Source data:
▬▬▬▬▬▬▬▬▬▬

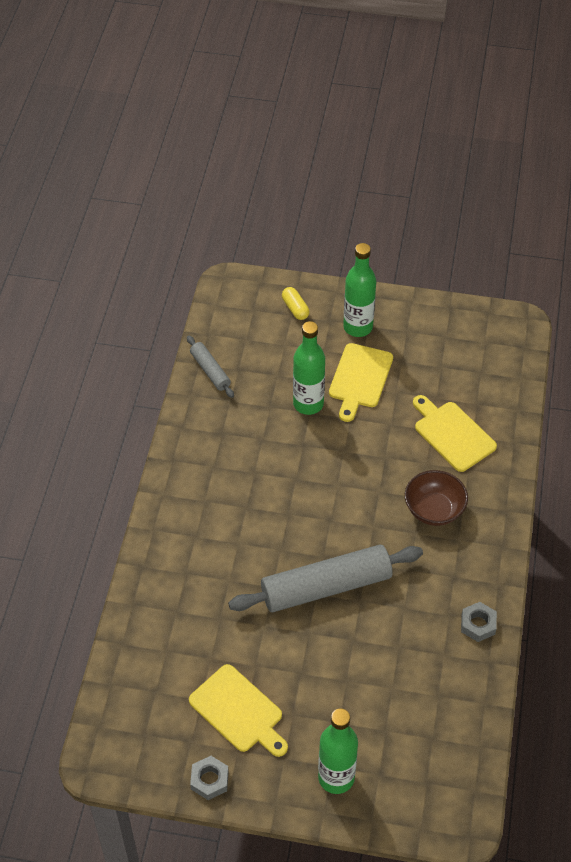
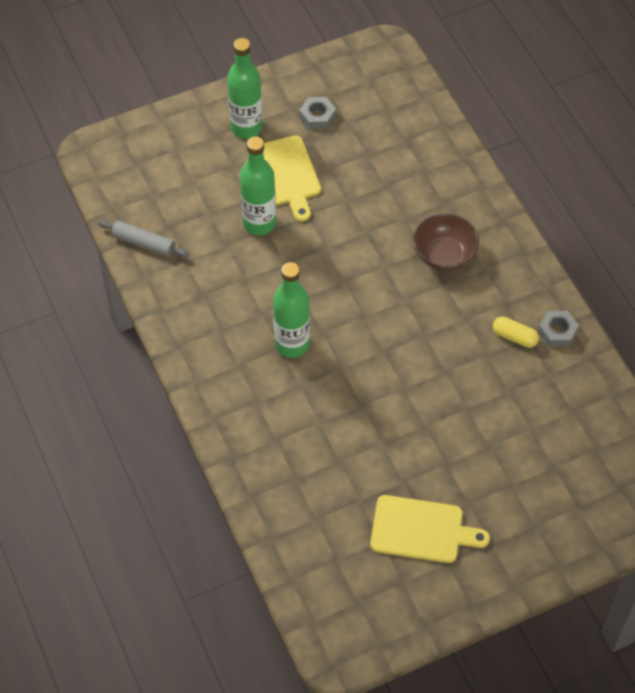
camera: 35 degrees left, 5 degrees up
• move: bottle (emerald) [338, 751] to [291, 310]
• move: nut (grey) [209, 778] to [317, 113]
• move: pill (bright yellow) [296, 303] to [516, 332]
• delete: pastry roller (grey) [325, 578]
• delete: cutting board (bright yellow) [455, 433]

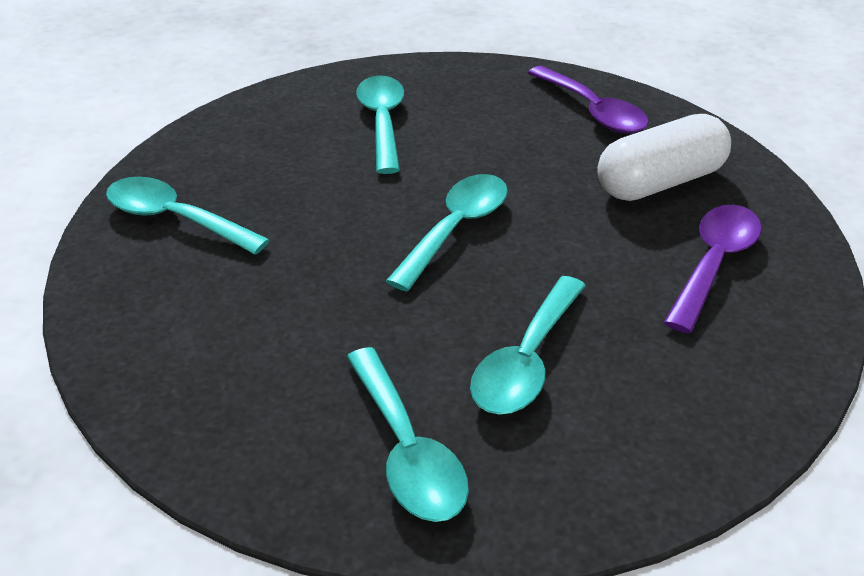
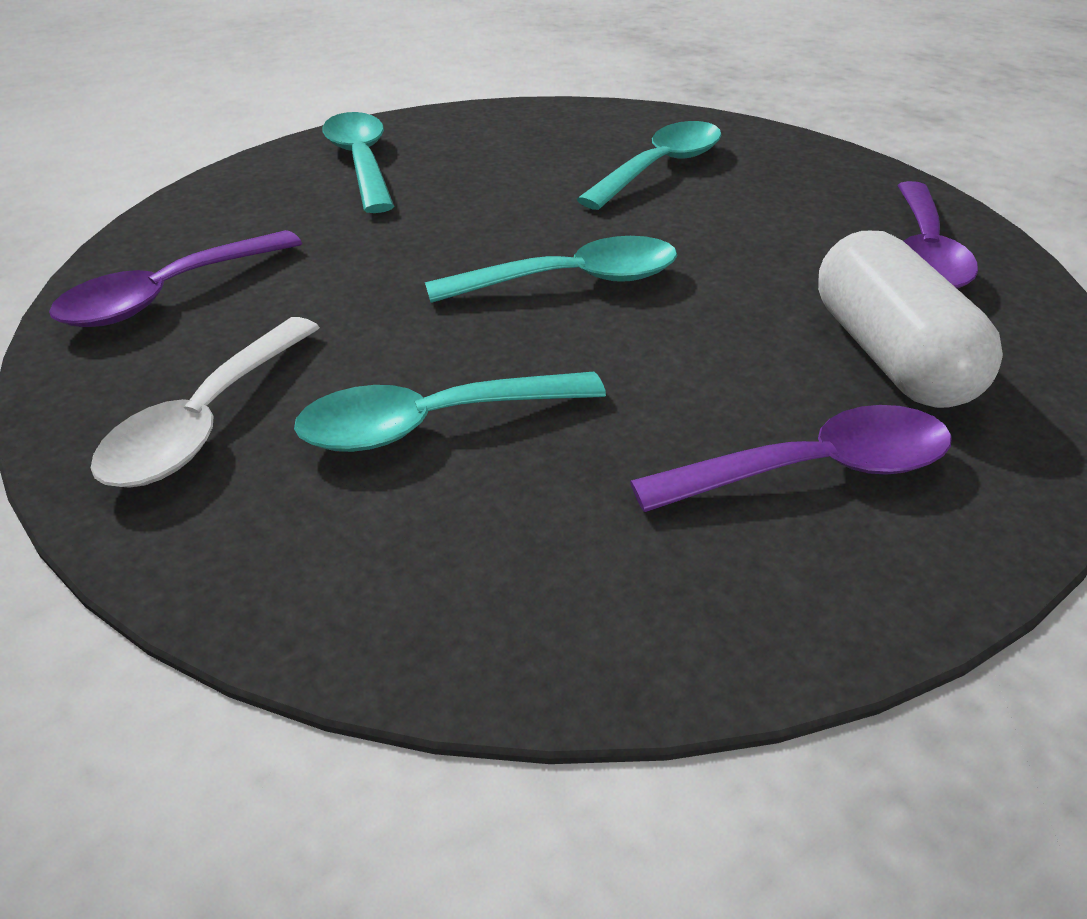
camera: 45 degrees right, 0 degrees up
• insert: spoon (purple) [175, 278]
• recolor: spoon (turquoise) [407, 434] to spoon (snow-white) [205, 402]
• rotate: pill (snow-white) [664, 157] = [910, 319] 60 degrees clockwise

▬▬▬▬▬▬▬▬▬▬

# Task:
The entries above need to be printed again exactly; please exclude all pictures.

# Answer for this exercise:
camera: 35 degrees left, 5 degrees up
• move: bottle (emerald) [338, 751] to [291, 310]
• move: nut (grey) [209, 778] to [317, 113]
• move: pill (bright yellow) [296, 303] to [516, 332]
• delete: pastry roller (grey) [325, 578]
• delete: cutting board (bright yellow) [455, 433]

camera: 45 degrees right, 0 degrees up
• insert: spoon (purple) [175, 278]
• recolor: spoon (turquoise) [407, 434] to spoon (snow-white) [205, 402]
• rotate: pill (snow-white) [664, 157] = [910, 319] 60 degrees clockwise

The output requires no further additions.